Instruction:
Your reproduction of the entries should be exact and should contain no pictures.
────
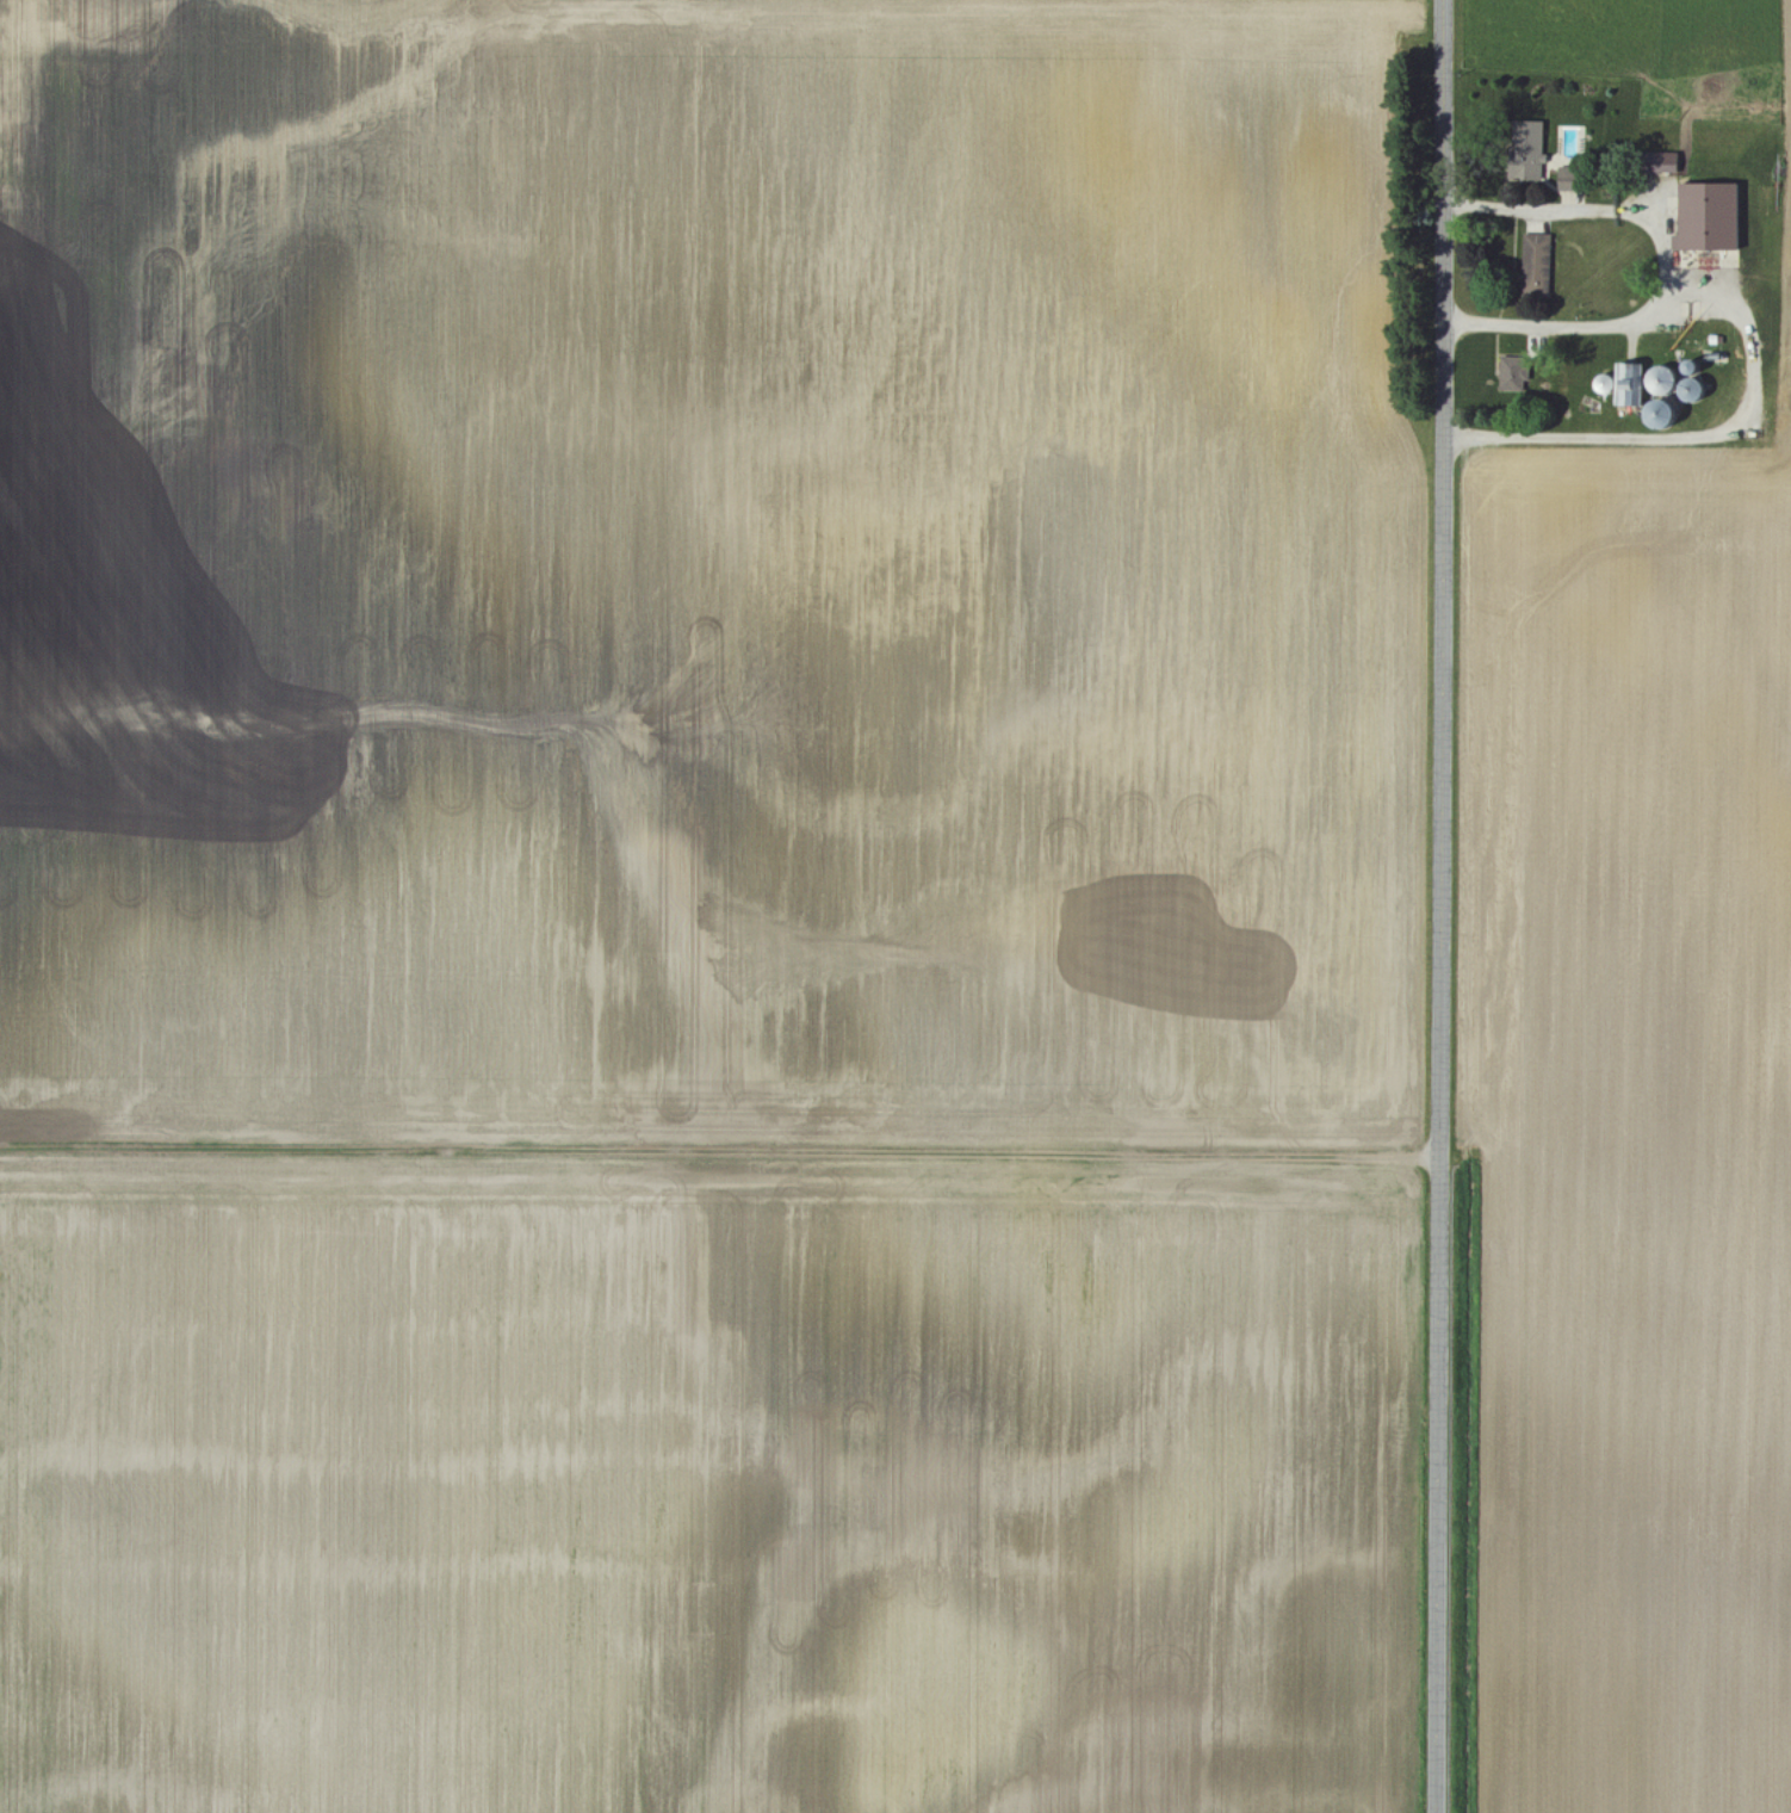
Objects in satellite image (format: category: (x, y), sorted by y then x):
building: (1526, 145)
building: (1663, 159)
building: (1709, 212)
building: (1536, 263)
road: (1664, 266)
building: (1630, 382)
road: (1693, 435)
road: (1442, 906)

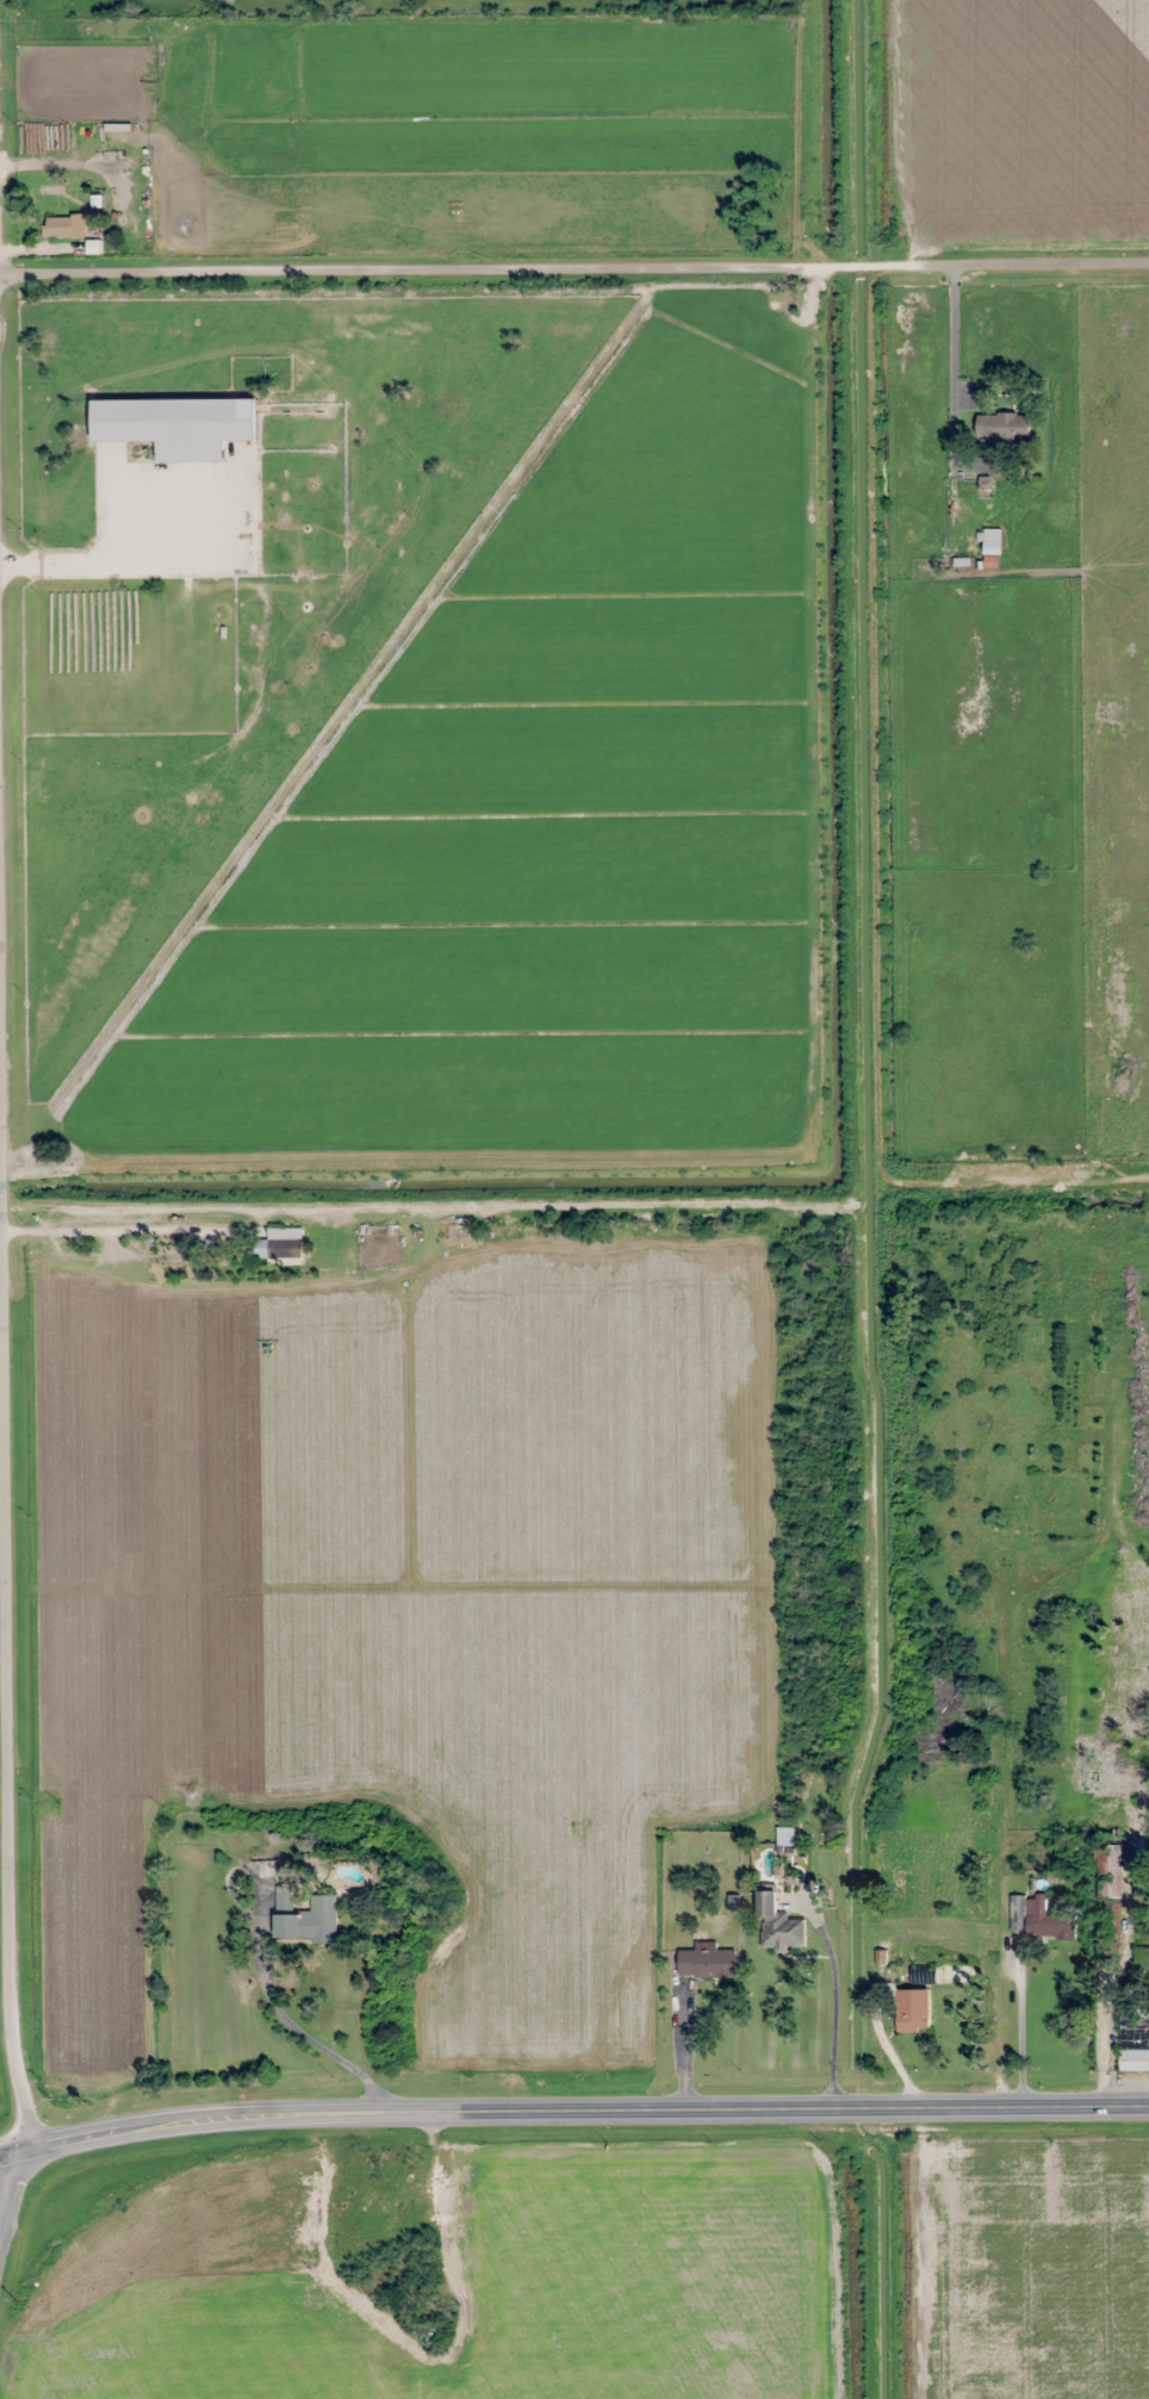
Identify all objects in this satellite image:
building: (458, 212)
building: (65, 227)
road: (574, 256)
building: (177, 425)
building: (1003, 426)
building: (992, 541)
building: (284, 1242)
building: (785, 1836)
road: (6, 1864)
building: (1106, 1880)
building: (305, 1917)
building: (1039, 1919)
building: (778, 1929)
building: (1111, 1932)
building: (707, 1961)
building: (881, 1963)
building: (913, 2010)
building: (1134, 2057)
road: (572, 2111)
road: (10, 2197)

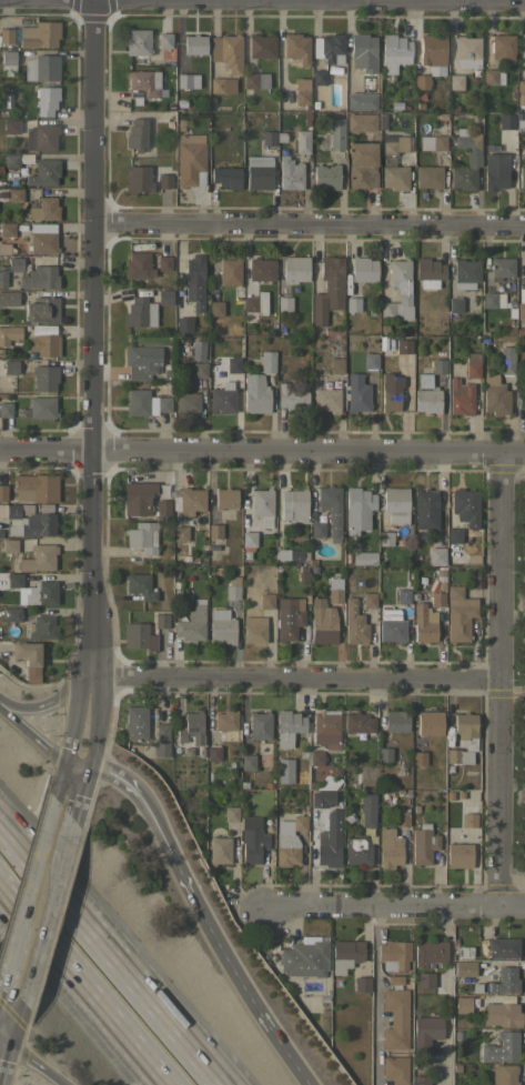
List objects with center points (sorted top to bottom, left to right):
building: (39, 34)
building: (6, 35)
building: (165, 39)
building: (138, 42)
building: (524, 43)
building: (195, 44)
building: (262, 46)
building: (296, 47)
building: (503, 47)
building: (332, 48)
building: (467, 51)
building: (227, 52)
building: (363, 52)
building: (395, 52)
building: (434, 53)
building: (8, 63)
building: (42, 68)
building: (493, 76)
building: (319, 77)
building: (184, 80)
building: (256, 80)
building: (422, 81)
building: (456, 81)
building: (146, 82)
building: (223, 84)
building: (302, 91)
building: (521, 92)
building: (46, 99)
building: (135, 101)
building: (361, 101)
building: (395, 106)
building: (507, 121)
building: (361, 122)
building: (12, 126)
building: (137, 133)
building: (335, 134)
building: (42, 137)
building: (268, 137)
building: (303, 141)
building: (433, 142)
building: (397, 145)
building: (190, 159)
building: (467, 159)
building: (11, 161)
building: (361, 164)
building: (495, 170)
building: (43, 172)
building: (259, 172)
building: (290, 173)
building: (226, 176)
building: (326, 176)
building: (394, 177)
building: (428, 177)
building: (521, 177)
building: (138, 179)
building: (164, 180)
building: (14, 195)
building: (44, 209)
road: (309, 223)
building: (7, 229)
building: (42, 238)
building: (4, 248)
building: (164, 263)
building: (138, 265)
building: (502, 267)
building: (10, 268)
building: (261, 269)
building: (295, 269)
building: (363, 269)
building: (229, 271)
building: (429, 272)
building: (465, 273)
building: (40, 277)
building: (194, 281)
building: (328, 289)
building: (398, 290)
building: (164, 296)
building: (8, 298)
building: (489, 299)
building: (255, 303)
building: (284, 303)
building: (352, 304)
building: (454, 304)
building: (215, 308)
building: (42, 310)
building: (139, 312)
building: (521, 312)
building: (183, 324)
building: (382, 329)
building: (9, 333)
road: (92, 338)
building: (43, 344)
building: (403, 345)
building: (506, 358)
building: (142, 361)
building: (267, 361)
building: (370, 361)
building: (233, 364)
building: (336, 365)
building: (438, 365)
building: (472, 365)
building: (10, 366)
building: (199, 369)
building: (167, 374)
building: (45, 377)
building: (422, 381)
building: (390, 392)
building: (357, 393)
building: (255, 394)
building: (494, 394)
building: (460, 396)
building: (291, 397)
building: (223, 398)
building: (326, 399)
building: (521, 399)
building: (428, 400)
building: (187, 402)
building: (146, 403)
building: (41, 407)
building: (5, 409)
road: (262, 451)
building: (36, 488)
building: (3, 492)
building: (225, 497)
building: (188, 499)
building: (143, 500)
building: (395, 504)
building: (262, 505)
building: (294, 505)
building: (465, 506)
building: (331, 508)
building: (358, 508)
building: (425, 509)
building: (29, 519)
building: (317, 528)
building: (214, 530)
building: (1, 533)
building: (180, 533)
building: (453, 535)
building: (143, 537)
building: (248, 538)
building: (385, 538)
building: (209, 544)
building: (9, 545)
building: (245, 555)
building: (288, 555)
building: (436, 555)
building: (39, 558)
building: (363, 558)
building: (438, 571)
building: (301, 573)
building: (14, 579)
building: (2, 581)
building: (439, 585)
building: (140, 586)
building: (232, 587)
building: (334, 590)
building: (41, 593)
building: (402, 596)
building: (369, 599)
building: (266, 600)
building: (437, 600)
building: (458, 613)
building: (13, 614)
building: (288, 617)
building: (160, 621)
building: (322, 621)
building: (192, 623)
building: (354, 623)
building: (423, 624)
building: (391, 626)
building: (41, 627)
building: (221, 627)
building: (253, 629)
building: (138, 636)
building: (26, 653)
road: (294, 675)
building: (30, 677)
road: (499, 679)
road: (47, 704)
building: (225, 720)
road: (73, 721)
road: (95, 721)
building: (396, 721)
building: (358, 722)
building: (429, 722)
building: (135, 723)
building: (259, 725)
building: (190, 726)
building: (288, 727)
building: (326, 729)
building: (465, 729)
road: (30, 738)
────
Problem solution:
Objects in satellite image (format: category: (x, y), sorted by y then x):
building: (1526, 145)
building: (1663, 159)
building: (1709, 212)
building: (1536, 263)
road: (1664, 266)
building: (1630, 382)
road: (1693, 435)
road: (1442, 906)

Identify all objects in this satellite image:
building: (458, 212)
building: (65, 227)
road: (574, 256)
building: (177, 425)
building: (1003, 426)
building: (992, 541)
building: (284, 1242)
building: (785, 1836)
road: (6, 1864)
building: (1106, 1880)
building: (305, 1917)
building: (1039, 1919)
building: (778, 1929)
building: (1111, 1932)
building: (707, 1961)
building: (881, 1963)
building: (913, 2010)
building: (1134, 2057)
road: (572, 2111)
road: (10, 2197)

List objects with center points (sorted top to bottom, left to right):
building: (39, 34)
building: (6, 35)
building: (165, 39)
building: (138, 42)
building: (524, 43)
building: (195, 44)
building: (262, 46)
building: (296, 47)
building: (503, 47)
building: (332, 48)
building: (467, 51)
building: (227, 52)
building: (363, 52)
building: (395, 52)
building: (434, 53)
building: (8, 63)
building: (42, 68)
building: (493, 76)
building: (319, 77)
building: (184, 80)
building: (256, 80)
building: (422, 81)
building: (456, 81)
building: (146, 82)
building: (223, 84)
building: (302, 91)
building: (521, 92)
building: (46, 99)
building: (135, 101)
building: (361, 101)
building: (395, 106)
building: (507, 121)
building: (361, 122)
building: (12, 126)
building: (137, 133)
building: (335, 134)
building: (42, 137)
building: (268, 137)
building: (303, 141)
building: (433, 142)
building: (397, 145)
building: (190, 159)
building: (467, 159)
building: (11, 161)
building: (361, 164)
building: (495, 170)
building: (43, 172)
building: (259, 172)
building: (290, 173)
building: (226, 176)
building: (326, 176)
building: (394, 177)
building: (428, 177)
building: (521, 177)
building: (138, 179)
building: (164, 180)
building: (14, 195)
building: (44, 209)
road: (309, 223)
building: (7, 229)
building: (42, 238)
building: (4, 248)
building: (164, 263)
building: (138, 265)
building: (502, 267)
building: (10, 268)
building: (261, 269)
building: (295, 269)
building: (363, 269)
building: (229, 271)
building: (429, 272)
building: (465, 273)
building: (40, 277)
building: (194, 281)
building: (328, 289)
building: (398, 290)
building: (164, 296)
building: (8, 298)
building: (489, 299)
building: (255, 303)
building: (284, 303)
building: (352, 304)
building: (454, 304)
building: (215, 308)
building: (42, 310)
building: (139, 312)
building: (521, 312)
building: (183, 324)
building: (382, 329)
building: (9, 333)
road: (92, 338)
building: (43, 344)
building: (403, 345)
building: (506, 358)
building: (142, 361)
building: (267, 361)
building: (370, 361)
building: (233, 364)
building: (336, 365)
building: (438, 365)
building: (472, 365)
building: (10, 366)
building: (199, 369)
building: (167, 374)
building: (45, 377)
building: (422, 381)
building: (390, 392)
building: (357, 393)
building: (255, 394)
building: (494, 394)
building: (460, 396)
building: (291, 397)
building: (223, 398)
building: (326, 399)
building: (521, 399)
building: (428, 400)
building: (187, 402)
building: (146, 403)
building: (41, 407)
building: (5, 409)
road: (262, 451)
building: (36, 488)
building: (3, 492)
building: (225, 497)
building: (188, 499)
building: (143, 500)
building: (395, 504)
building: (262, 505)
building: (294, 505)
building: (465, 506)
building: (331, 508)
building: (358, 508)
building: (425, 509)
building: (29, 519)
building: (317, 528)
building: (214, 530)
building: (1, 533)
building: (180, 533)
building: (453, 535)
building: (143, 537)
building: (248, 538)
building: (385, 538)
building: (209, 544)
building: (9, 545)
building: (245, 555)
building: (288, 555)
building: (436, 555)
building: (39, 558)
building: (363, 558)
building: (438, 571)
building: (301, 573)
building: (14, 579)
building: (2, 581)
building: (439, 585)
building: (140, 586)
building: (232, 587)
building: (334, 590)
building: (41, 593)
building: (402, 596)
building: (369, 599)
building: (266, 600)
building: (437, 600)
building: (458, 613)
building: (13, 614)
building: (288, 617)
building: (160, 621)
building: (322, 621)
building: (192, 623)
building: (354, 623)
building: (423, 624)
building: (391, 626)
building: (41, 627)
building: (221, 627)
building: (253, 629)
building: (138, 636)
building: (26, 653)
road: (294, 675)
building: (30, 677)
road: (499, 679)
road: (47, 704)
building: (225, 720)
road: (73, 721)
road: (95, 721)
building: (396, 721)
building: (358, 722)
building: (429, 722)
building: (135, 723)
building: (259, 725)
building: (190, 726)
building: (288, 727)
building: (326, 729)
building: (465, 729)
road: (30, 738)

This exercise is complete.